Prompt → Locate "CN3 pin 2: GND -> FILT" in the data below, then output the line it is on and all following lines through the last, word for word. Skip any pictures.
----- Input
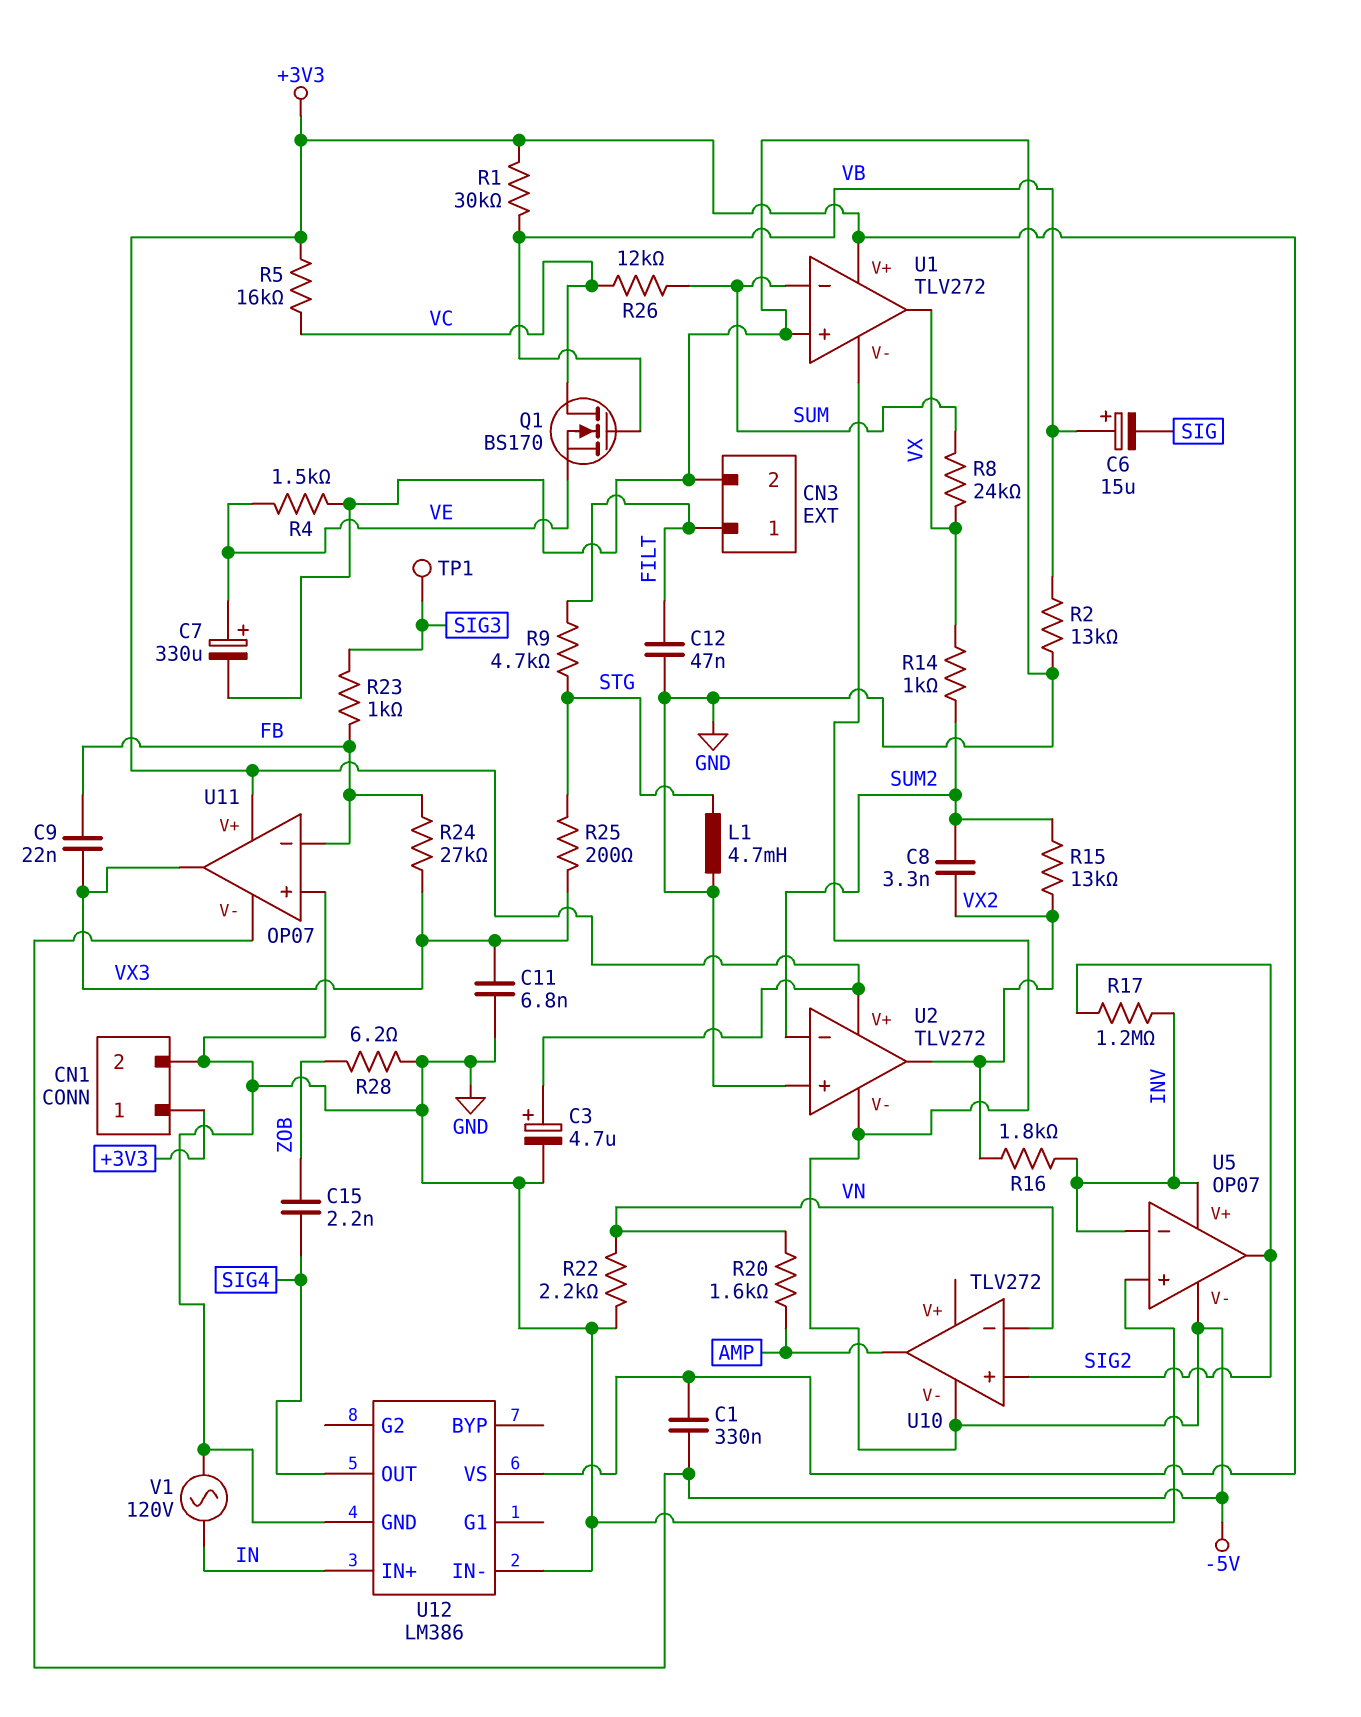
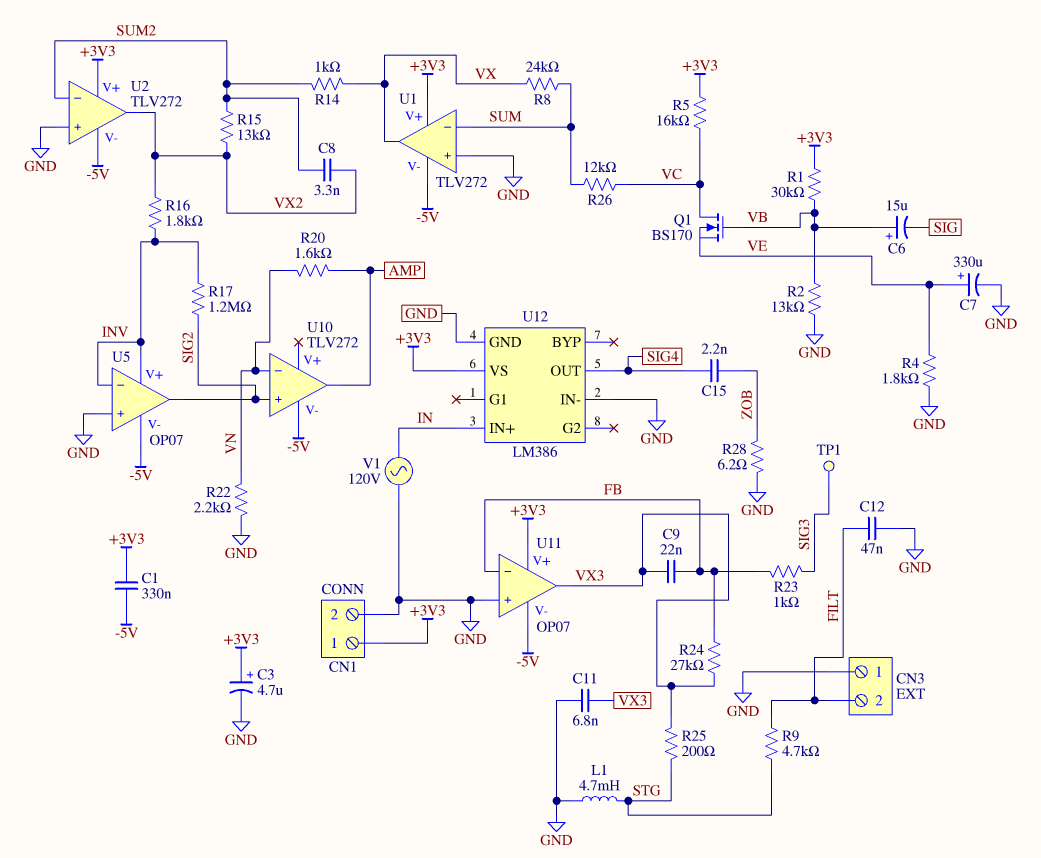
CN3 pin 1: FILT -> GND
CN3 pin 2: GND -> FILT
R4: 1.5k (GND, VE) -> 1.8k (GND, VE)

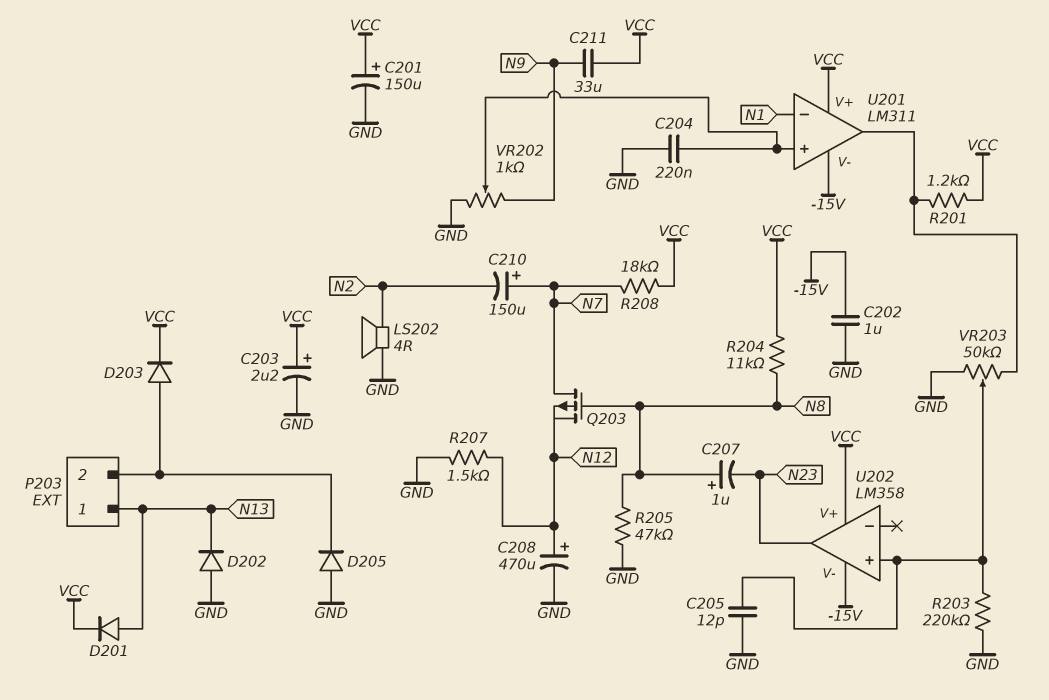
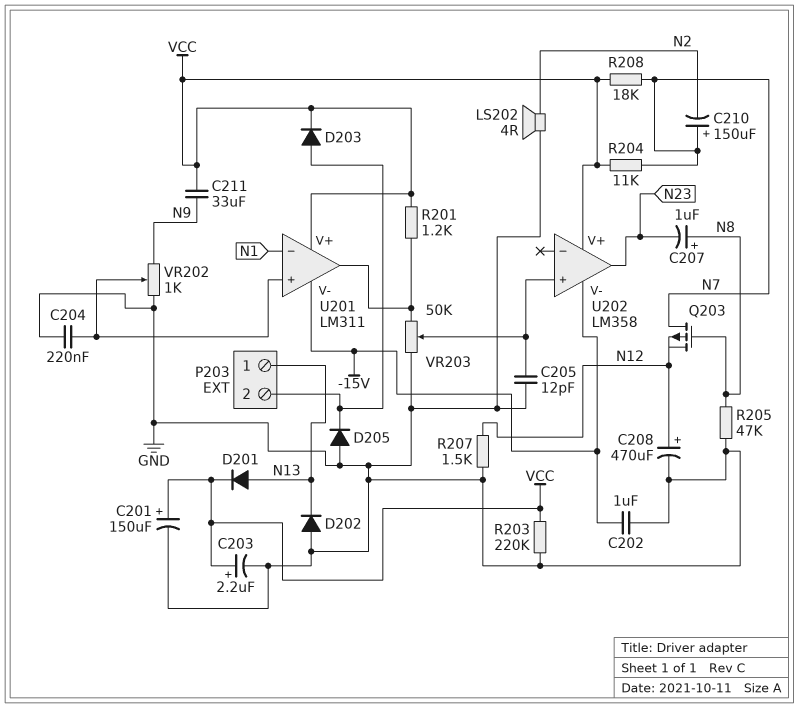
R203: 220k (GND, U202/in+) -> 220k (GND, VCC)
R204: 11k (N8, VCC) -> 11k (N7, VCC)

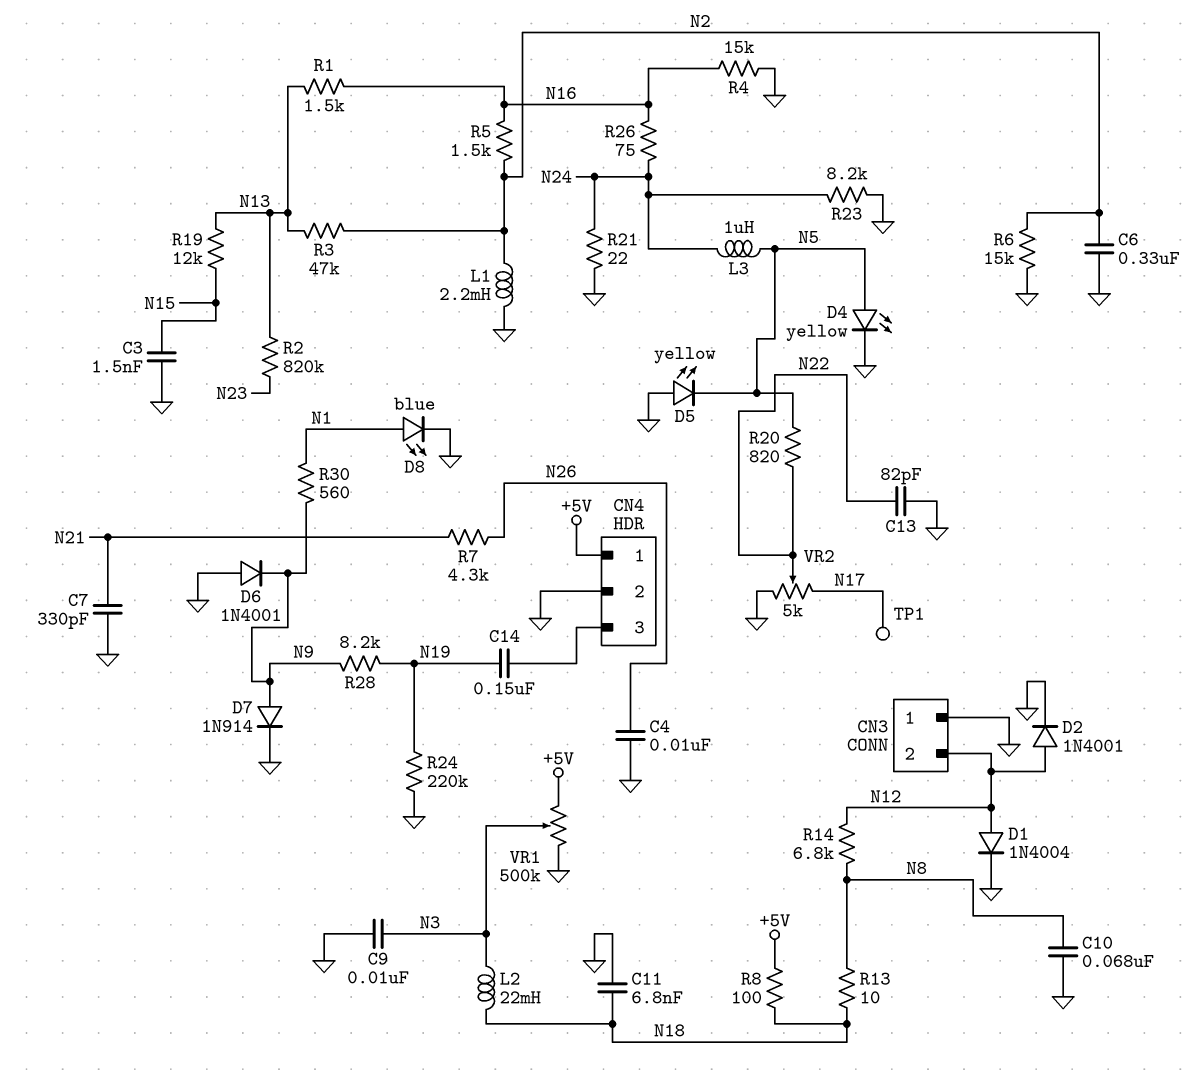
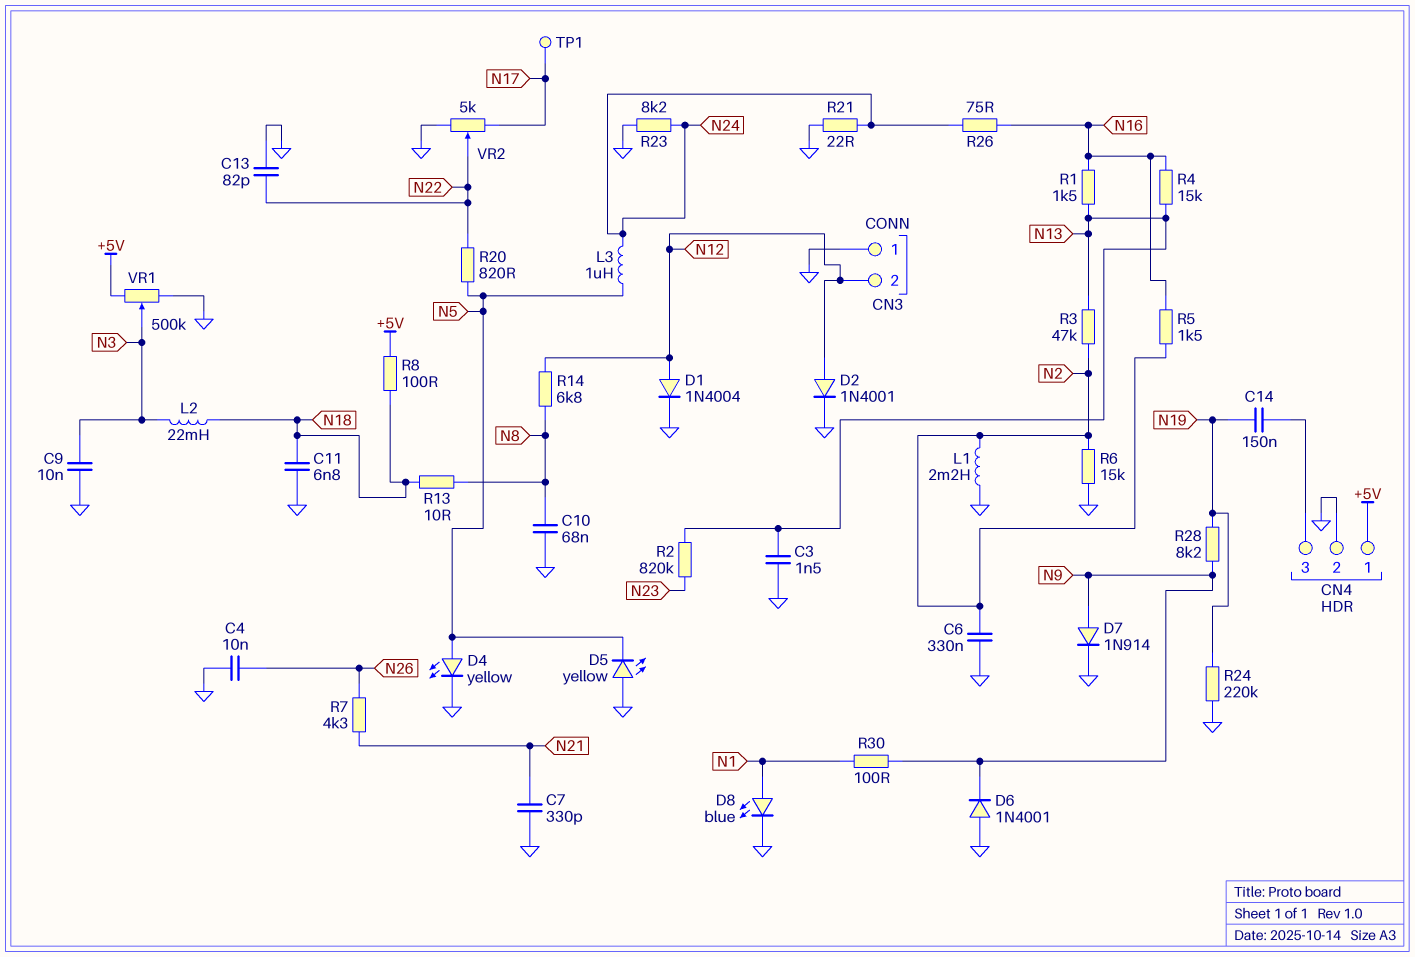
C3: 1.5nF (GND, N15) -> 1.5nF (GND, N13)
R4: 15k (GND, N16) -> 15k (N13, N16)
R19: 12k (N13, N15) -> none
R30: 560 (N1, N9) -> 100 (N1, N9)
----------
The answer →
CN3 pin 2: GND -> FILT
R4: 1.5k (GND, VE) -> 1.8k (GND, VE)

R203: 220k (GND, U202/in+) -> 220k (GND, VCC)
R204: 11k (N8, VCC) -> 11k (N7, VCC)

C3: 1.5nF (GND, N15) -> 1.5nF (GND, N13)
R4: 15k (GND, N16) -> 15k (N13, N16)
R19: 12k (N13, N15) -> none
R30: 560 (N1, N9) -> 100 (N1, N9)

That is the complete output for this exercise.